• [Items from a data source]
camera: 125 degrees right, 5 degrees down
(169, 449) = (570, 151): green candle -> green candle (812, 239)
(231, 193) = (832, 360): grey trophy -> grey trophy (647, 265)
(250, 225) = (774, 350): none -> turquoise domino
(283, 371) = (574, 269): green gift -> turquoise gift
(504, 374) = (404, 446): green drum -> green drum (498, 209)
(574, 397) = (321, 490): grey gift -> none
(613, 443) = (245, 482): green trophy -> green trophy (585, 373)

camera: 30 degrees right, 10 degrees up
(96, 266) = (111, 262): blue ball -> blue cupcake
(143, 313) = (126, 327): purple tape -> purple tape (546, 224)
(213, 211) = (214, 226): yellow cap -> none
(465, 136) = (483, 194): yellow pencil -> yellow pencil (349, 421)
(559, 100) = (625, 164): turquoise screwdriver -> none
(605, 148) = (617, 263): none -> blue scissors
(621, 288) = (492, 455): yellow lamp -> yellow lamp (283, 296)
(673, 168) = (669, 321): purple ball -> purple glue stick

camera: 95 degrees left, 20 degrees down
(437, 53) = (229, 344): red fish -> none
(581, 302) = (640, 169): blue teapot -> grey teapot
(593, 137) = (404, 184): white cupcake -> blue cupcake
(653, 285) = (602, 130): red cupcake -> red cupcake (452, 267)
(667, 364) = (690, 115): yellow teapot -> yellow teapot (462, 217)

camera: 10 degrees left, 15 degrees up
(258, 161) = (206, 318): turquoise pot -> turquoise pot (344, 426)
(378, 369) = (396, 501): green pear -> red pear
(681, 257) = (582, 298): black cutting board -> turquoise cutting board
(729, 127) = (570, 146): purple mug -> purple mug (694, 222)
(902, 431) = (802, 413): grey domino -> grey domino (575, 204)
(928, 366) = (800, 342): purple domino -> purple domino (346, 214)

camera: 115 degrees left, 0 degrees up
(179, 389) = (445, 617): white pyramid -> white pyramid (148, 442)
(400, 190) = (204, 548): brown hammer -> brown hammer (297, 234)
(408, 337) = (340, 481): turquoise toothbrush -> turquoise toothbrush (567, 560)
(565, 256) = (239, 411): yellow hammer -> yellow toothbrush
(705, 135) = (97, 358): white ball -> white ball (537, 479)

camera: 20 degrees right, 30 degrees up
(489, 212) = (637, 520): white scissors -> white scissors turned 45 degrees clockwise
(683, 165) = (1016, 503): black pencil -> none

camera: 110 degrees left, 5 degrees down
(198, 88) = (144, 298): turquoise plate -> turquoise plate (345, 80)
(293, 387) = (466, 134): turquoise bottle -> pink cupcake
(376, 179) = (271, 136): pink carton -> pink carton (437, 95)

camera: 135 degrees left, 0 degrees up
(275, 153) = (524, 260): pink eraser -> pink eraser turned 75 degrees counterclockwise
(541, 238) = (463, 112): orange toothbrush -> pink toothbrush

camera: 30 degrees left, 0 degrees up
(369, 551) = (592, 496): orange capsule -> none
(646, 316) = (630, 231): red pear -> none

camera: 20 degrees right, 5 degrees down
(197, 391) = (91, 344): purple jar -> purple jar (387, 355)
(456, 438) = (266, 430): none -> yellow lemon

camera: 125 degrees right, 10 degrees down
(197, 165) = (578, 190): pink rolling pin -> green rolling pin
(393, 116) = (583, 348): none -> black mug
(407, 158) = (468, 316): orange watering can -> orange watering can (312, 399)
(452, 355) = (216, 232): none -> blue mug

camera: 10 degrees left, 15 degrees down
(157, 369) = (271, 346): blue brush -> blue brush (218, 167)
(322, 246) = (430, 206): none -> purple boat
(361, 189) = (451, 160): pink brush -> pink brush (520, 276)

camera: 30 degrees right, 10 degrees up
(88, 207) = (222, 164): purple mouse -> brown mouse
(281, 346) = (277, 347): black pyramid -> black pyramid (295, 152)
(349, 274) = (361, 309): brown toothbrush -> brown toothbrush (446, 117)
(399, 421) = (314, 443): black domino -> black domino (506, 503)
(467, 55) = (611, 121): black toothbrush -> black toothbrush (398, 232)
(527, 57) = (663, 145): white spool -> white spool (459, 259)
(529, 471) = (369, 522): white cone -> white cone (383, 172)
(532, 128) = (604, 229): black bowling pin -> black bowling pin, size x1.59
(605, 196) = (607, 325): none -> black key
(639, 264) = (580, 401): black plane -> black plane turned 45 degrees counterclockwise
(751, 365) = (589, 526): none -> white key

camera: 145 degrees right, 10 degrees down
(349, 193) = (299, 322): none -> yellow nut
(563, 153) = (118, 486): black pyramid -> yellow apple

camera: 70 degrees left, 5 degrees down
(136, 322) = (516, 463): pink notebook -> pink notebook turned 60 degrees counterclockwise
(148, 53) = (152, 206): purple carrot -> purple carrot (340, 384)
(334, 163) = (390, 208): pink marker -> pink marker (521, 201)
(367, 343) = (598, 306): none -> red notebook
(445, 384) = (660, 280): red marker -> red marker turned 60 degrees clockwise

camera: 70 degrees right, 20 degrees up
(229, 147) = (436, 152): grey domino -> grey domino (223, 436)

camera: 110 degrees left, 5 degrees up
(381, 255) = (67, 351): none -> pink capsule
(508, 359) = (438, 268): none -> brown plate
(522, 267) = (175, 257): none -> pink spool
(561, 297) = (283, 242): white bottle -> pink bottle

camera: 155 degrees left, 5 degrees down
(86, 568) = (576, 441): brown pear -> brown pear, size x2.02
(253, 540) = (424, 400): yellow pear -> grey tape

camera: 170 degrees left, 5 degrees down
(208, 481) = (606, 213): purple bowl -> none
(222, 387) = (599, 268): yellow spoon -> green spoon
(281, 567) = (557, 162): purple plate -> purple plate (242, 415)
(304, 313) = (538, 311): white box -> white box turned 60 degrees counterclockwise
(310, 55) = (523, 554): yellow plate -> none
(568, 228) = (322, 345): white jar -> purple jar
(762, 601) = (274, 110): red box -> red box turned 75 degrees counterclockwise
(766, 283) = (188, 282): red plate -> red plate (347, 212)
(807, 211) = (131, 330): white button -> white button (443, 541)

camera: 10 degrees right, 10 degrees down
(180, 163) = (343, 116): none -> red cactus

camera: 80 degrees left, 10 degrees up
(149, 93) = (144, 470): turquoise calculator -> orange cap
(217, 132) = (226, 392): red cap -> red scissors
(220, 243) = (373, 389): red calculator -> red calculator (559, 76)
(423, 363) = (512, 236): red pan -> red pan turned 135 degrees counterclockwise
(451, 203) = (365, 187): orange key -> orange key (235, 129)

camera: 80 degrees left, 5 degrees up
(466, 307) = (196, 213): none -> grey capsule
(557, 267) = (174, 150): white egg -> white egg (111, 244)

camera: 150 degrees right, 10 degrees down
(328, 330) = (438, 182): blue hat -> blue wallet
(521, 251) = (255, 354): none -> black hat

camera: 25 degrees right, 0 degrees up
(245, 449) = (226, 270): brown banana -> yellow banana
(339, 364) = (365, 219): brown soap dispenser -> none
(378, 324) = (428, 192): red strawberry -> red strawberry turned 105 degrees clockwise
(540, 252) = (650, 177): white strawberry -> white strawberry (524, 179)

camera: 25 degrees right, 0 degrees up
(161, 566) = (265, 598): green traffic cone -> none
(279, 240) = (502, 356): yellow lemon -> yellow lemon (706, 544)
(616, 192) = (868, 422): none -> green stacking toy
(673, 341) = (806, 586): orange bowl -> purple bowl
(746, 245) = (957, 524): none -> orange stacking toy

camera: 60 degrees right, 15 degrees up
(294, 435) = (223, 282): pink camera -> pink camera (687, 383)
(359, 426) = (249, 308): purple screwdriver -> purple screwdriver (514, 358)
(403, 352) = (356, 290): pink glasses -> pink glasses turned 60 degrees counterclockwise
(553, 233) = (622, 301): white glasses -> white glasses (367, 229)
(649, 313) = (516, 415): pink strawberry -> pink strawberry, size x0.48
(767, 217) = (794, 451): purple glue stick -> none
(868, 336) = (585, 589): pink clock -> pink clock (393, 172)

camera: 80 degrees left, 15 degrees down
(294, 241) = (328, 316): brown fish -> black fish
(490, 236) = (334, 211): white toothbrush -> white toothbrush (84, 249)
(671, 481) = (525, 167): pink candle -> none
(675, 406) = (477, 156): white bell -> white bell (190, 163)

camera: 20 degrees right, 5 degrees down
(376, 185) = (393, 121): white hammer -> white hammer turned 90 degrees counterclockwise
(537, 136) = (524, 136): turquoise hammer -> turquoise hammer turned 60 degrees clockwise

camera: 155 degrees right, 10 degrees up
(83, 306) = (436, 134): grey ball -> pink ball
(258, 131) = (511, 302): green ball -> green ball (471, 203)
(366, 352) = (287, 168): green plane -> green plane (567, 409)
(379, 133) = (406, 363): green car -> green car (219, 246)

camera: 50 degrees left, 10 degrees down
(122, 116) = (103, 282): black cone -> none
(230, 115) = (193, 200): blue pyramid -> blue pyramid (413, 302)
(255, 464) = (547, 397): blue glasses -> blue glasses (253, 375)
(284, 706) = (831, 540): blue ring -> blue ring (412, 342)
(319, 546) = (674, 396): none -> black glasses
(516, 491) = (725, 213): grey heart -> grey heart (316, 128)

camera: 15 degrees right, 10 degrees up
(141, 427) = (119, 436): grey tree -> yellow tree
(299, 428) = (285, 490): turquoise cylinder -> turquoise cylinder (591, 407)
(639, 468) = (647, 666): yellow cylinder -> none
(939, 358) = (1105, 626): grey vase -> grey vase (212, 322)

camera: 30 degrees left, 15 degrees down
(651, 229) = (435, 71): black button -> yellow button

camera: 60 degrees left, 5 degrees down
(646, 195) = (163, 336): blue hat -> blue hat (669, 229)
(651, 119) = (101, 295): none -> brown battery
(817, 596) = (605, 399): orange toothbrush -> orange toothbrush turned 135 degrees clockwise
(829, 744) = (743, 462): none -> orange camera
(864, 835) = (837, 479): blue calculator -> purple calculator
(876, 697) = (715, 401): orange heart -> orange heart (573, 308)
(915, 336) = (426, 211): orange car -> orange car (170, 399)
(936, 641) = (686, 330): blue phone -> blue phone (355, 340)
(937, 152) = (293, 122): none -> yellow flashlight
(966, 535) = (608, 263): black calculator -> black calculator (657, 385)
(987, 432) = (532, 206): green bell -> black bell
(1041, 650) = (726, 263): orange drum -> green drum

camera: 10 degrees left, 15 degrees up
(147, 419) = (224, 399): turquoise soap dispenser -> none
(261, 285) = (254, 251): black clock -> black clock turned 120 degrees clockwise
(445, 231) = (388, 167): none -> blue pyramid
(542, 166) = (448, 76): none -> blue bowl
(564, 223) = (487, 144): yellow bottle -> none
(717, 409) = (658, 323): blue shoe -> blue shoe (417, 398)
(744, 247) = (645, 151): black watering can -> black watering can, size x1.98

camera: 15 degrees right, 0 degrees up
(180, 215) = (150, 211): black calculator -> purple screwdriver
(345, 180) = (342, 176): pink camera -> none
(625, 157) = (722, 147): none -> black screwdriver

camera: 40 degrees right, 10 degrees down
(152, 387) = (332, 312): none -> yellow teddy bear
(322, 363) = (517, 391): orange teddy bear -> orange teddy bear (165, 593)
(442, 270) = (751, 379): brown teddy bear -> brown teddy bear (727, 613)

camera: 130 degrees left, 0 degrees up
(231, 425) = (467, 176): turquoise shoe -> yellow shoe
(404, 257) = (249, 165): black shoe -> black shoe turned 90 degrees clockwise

• [THE TASK]
All lines from the start of the entries through the line where "(667, 364) = (690, 115): yellow" sits should be duplicated exactly, with nothing else in the output.

• [RESULT OF THE TASK]
camera: 125 degrees right, 5 degrees down
(169, 449) = (570, 151): green candle -> green candle (812, 239)
(231, 193) = (832, 360): grey trophy -> grey trophy (647, 265)
(250, 225) = (774, 350): none -> turquoise domino
(283, 371) = (574, 269): green gift -> turquoise gift
(504, 374) = (404, 446): green drum -> green drum (498, 209)
(574, 397) = (321, 490): grey gift -> none
(613, 443) = (245, 482): green trophy -> green trophy (585, 373)

camera: 30 degrees right, 10 degrees up
(96, 266) = (111, 262): blue ball -> blue cupcake
(143, 313) = (126, 327): purple tape -> purple tape (546, 224)
(213, 211) = (214, 226): yellow cap -> none
(465, 136) = (483, 194): yellow pencil -> yellow pencil (349, 421)
(559, 100) = (625, 164): turquoise screwdriver -> none
(605, 148) = (617, 263): none -> blue scissors
(621, 288) = (492, 455): yellow lamp -> yellow lamp (283, 296)
(673, 168) = (669, 321): purple ball -> purple glue stick

camera: 95 degrees left, 20 degrees down
(437, 53) = (229, 344): red fish -> none
(581, 302) = (640, 169): blue teapot -> grey teapot
(593, 137) = (404, 184): white cupcake -> blue cupcake
(653, 285) = (602, 130): red cupcake -> red cupcake (452, 267)
(667, 364) = (690, 115): yellow teapot -> yellow teapot (462, 217)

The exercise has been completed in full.